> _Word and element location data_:
------------------------------------------------------------------------

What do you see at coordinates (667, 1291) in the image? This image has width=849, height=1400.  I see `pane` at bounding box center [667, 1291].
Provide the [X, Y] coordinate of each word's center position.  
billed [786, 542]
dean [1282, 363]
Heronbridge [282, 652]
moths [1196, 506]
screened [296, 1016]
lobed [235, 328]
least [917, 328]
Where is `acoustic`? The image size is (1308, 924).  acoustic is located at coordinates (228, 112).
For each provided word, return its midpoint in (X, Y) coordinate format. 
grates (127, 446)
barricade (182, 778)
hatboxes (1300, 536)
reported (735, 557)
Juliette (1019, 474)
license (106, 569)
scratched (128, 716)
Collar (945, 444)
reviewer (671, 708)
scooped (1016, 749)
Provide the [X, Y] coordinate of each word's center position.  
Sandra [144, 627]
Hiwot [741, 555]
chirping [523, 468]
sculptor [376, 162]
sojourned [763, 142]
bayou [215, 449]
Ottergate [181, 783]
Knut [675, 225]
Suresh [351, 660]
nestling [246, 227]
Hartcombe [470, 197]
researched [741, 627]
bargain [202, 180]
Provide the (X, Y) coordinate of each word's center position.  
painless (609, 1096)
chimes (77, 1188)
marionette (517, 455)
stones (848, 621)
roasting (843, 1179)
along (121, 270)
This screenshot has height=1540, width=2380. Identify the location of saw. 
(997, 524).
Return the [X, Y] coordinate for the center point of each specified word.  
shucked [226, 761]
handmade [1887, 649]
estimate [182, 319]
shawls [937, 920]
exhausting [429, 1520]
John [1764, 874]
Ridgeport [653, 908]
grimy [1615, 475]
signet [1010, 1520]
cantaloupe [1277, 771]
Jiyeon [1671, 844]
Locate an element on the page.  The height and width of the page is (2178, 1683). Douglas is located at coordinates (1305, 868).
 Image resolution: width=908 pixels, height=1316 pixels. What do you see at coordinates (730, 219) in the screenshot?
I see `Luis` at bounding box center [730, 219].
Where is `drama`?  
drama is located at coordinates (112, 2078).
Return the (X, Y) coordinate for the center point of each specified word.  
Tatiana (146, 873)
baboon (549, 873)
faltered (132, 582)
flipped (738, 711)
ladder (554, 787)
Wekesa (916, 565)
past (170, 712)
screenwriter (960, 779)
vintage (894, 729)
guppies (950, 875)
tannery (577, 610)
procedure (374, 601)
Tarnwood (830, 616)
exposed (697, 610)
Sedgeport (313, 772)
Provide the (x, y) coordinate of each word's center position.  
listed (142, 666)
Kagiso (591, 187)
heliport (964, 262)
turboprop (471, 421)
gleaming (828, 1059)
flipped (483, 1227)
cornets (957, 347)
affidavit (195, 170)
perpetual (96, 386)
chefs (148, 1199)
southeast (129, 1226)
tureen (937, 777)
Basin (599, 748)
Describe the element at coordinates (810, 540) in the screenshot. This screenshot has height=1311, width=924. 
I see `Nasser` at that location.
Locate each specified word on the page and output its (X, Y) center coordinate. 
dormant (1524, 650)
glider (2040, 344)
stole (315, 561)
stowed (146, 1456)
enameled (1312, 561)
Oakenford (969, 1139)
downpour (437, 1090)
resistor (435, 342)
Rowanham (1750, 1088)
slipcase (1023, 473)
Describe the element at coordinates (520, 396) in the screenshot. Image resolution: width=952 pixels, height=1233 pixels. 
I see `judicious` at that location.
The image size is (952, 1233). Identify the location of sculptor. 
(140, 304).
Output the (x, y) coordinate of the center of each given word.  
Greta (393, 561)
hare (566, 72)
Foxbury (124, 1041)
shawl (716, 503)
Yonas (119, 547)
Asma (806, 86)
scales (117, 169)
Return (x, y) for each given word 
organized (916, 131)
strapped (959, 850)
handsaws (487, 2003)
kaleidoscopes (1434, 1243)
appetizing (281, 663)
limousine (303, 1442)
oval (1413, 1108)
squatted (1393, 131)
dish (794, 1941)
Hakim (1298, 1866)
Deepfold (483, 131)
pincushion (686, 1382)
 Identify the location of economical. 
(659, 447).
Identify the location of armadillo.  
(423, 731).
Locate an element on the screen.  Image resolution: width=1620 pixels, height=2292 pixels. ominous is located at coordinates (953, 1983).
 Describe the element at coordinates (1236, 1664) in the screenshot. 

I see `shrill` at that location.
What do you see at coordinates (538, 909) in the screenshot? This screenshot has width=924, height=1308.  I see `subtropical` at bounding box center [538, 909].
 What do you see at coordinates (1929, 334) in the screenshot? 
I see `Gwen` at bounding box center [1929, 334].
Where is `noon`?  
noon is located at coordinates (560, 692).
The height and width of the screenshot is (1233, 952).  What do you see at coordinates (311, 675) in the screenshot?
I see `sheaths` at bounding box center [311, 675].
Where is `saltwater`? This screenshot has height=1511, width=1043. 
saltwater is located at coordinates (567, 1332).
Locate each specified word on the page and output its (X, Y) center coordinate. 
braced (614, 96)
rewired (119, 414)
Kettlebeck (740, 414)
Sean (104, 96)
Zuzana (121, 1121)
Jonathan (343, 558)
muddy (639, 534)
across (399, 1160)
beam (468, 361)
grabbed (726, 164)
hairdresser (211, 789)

------------------------------------------------------------------------

> _DIRECTIONS_: Rewrite all of the material above, changing every instance of "center position" to "midpoint" and keeping everything else the same.

> _ANSWER TO THE PROBLEM_:
What do you see at coordinates (667, 1291) in the image? This image has width=849, height=1400.  I see `pane` at bounding box center [667, 1291].
Provide the [X, Y] coordinate of each word's midpoint.  
billed [786, 542]
dean [1282, 363]
Heronbridge [282, 652]
moths [1196, 506]
screened [296, 1016]
lobed [235, 328]
least [917, 328]
Where is `acoustic`? The image size is (1308, 924).  acoustic is located at coordinates (228, 112).
For each provided word, return its midpoint in (X, Y) coordinate format. 
grates (127, 446)
barricade (182, 778)
hatboxes (1300, 536)
reported (735, 557)
Juliette (1019, 474)
license (106, 569)
scratched (128, 716)
Collar (945, 444)
reviewer (671, 708)
scooped (1016, 749)
Provide the [X, Y] coordinate of each word's midpoint.  
Sandra [144, 627]
Hiwot [741, 555]
chirping [523, 468]
sculptor [376, 162]
sojourned [763, 142]
bayou [215, 449]
Ottergate [181, 783]
Knut [675, 225]
Suresh [351, 660]
nestling [246, 227]
Hartcombe [470, 197]
researched [741, 627]
bargain [202, 180]
Provide the (X, Y) coordinate of each word's midpoint.  
painless (609, 1096)
chimes (77, 1188)
marionette (517, 455)
stones (848, 621)
roasting (843, 1179)
along (121, 270)
This screenshot has height=1540, width=2380. Identify the location of saw. 
(997, 524).
Return the [X, Y] coordinate for the center point of each specified word.  
shucked [226, 761]
handmade [1887, 649]
estimate [182, 319]
shawls [937, 920]
exhausting [429, 1520]
John [1764, 874]
Ridgeport [653, 908]
grimy [1615, 475]
signet [1010, 1520]
cantaloupe [1277, 771]
Jiyeon [1671, 844]
Locate an element on the page.  The height and width of the page is (2178, 1683). Douglas is located at coordinates (1305, 868).
 Image resolution: width=908 pixels, height=1316 pixels. What do you see at coordinates (730, 219) in the screenshot?
I see `Luis` at bounding box center [730, 219].
Where is `drama`?  
drama is located at coordinates (112, 2078).
Return the (X, Y) coordinate for the center point of each specified word.  
Tatiana (146, 873)
baboon (549, 873)
faltered (132, 582)
flipped (738, 711)
ladder (554, 787)
Wekesa (916, 565)
past (170, 712)
screenwriter (960, 779)
vintage (894, 729)
guppies (950, 875)
tannery (577, 610)
procedure (374, 601)
Tarnwood (830, 616)
exposed (697, 610)
Sedgeport (313, 772)
Provide the (x, y) coordinate of each word's midpoint.  
listed (142, 666)
Kagiso (591, 187)
heliport (964, 262)
turboprop (471, 421)
gleaming (828, 1059)
flipped (483, 1227)
cornets (957, 347)
affidavit (195, 170)
perpetual (96, 386)
chefs (148, 1199)
southeast (129, 1226)
tureen (937, 777)
Basin (599, 748)
Describe the element at coordinates (810, 540) in the screenshot. This screenshot has height=1311, width=924. 
I see `Nasser` at that location.
Locate each specified word on the page and output its (X, Y) center coordinate. 
dormant (1524, 650)
glider (2040, 344)
stole (315, 561)
stowed (146, 1456)
enameled (1312, 561)
Oakenford (969, 1139)
downpour (437, 1090)
resistor (435, 342)
Rowanham (1750, 1088)
slipcase (1023, 473)
Describe the element at coordinates (520, 396) in the screenshot. Image resolution: width=952 pixels, height=1233 pixels. 
I see `judicious` at that location.
The image size is (952, 1233). Identify the location of sculptor. 
(140, 304).
Output the (x, y) coordinate of the center of each given word.  
Greta (393, 561)
hare (566, 72)
Foxbury (124, 1041)
shawl (716, 503)
Yonas (119, 547)
Asma (806, 86)
scales (117, 169)
Return (x, y) for each given word 
organized (916, 131)
strapped (959, 850)
handsaws (487, 2003)
kaleidoscopes (1434, 1243)
appetizing (281, 663)
limousine (303, 1442)
oval (1413, 1108)
squatted (1393, 131)
dish (794, 1941)
Hakim (1298, 1866)
Deepfold (483, 131)
pincushion (686, 1382)
 Identify the location of economical. 
(659, 447).
Identify the location of armadillo.  
(423, 731).
Locate an element on the screen.  Image resolution: width=1620 pixels, height=2292 pixels. ominous is located at coordinates (953, 1983).
 Describe the element at coordinates (1236, 1664) in the screenshot. 

I see `shrill` at that location.
What do you see at coordinates (538, 909) in the screenshot? This screenshot has width=924, height=1308.  I see `subtropical` at bounding box center [538, 909].
 What do you see at coordinates (1929, 334) in the screenshot? 
I see `Gwen` at bounding box center [1929, 334].
Where is `noon`?  
noon is located at coordinates (560, 692).
The height and width of the screenshot is (1233, 952).  What do you see at coordinates (311, 675) in the screenshot?
I see `sheaths` at bounding box center [311, 675].
Where is `saltwater`? This screenshot has height=1511, width=1043. 
saltwater is located at coordinates (567, 1332).
Locate each specified word on the page and output its (X, Y) center coordinate. 
braced (614, 96)
rewired (119, 414)
Kettlebeck (740, 414)
Sean (104, 96)
Zuzana (121, 1121)
Jonathan (343, 558)
muddy (639, 534)
across (399, 1160)
beam (468, 361)
grabbed (726, 164)
hairdresser (211, 789)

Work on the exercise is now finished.